→ **WHAT NEEDS TO BE DONE**
Exactly reproduce all the records, keeping pictures out of the copy.

=== EXERCISE MATERIAL ===

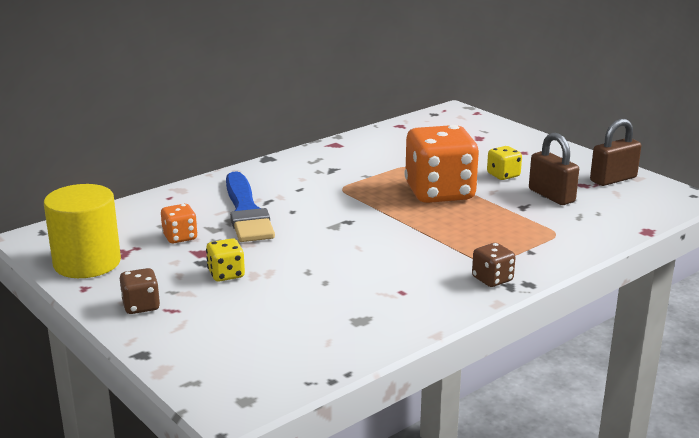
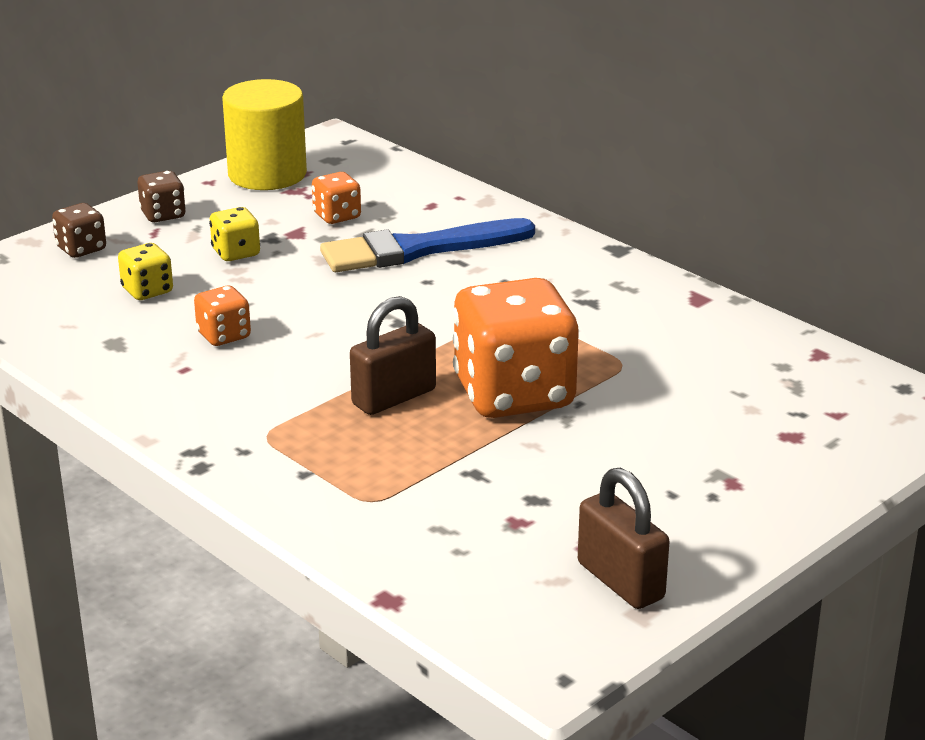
camera: 85 degrees right, 5 degrees up
(356, 277) = (224, 335): none -> orange dice
(492, 279) = (213, 436): brown dice -> brown dice (81, 249)
(503, 175) = (606, 456): yellow dice -> yellow dice (147, 291)
(551, 196) = (524, 504): brown padlock -> brown padlock (394, 397)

===

→ **TASK RESULT**
camera: 85 degrees right, 5 degrees up
(356, 277) = (224, 335): none -> orange dice
(492, 279) = (213, 436): brown dice -> brown dice (81, 249)
(503, 175) = (606, 456): yellow dice -> yellow dice (147, 291)
(551, 196) = (524, 504): brown padlock -> brown padlock (394, 397)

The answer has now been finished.